==== DATA RECORDS ====
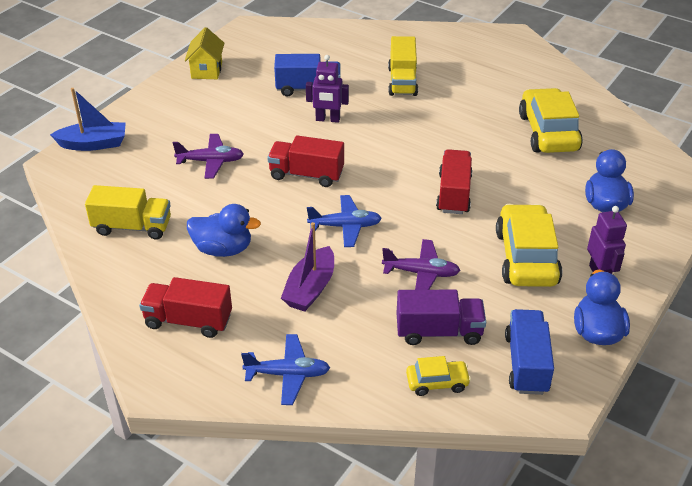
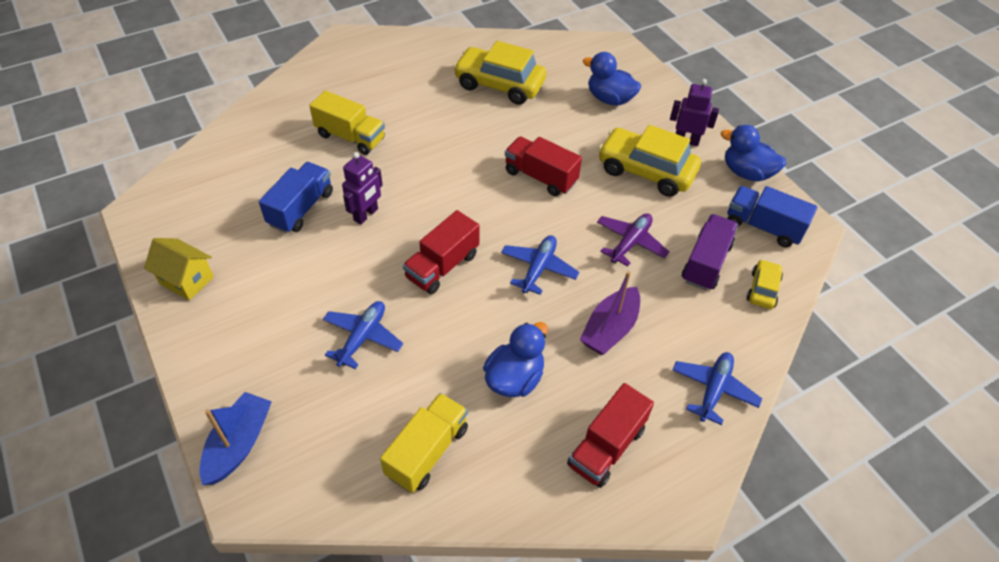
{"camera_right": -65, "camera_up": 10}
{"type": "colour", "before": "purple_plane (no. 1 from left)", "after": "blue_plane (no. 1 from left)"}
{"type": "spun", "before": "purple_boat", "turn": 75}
====
==== DATA RECORDS ====
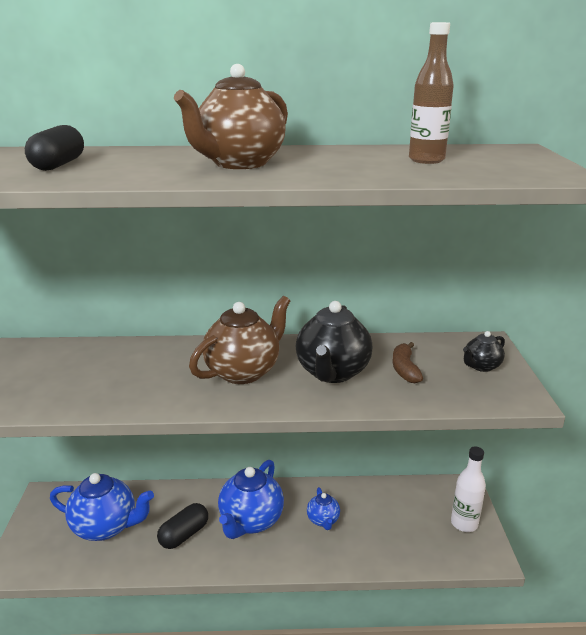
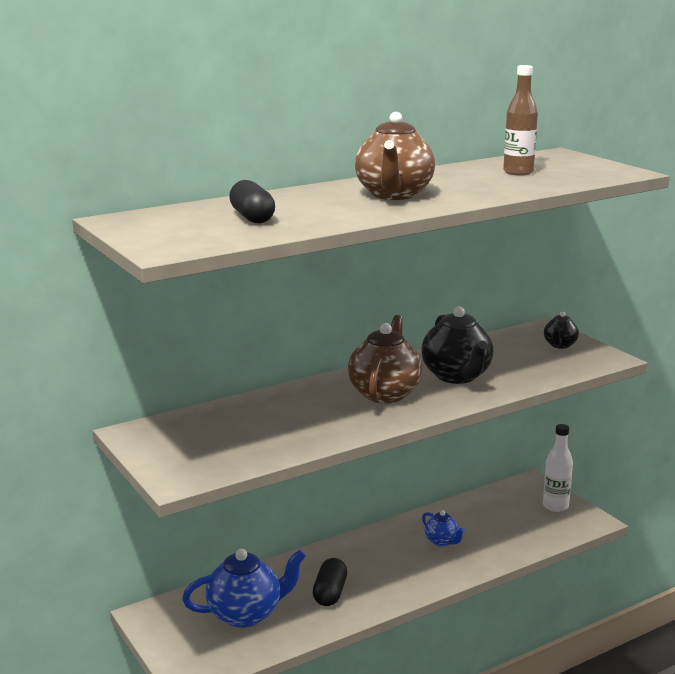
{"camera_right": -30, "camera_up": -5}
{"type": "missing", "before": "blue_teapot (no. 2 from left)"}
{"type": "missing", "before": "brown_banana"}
====
==== DATA RECORDS ====
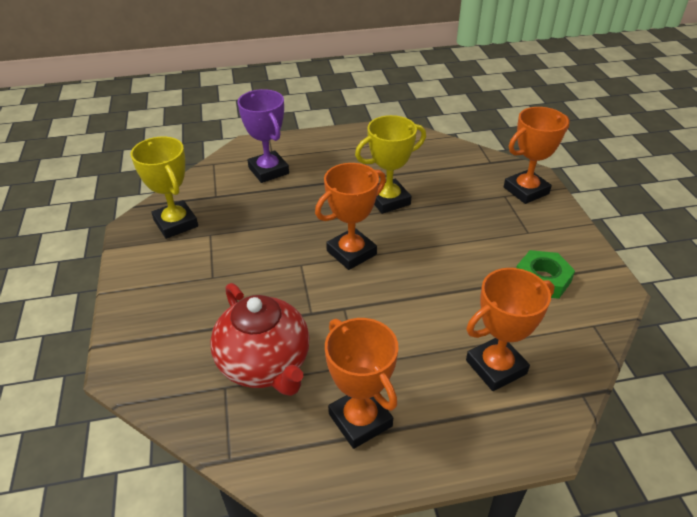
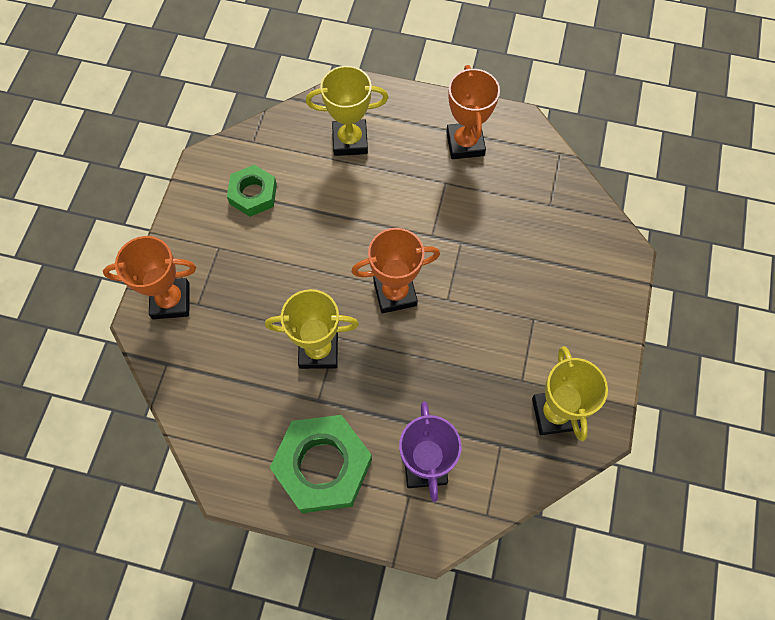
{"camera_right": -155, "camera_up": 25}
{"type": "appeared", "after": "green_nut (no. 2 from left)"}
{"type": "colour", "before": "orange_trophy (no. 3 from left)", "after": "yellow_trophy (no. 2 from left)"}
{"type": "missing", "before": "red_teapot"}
====
> [WORK INSTRUCTIONS]
Throughout the material, how many lines contain the string "left"? Answer with the number alone.

> [SOLUTION TO THIS TASK]
4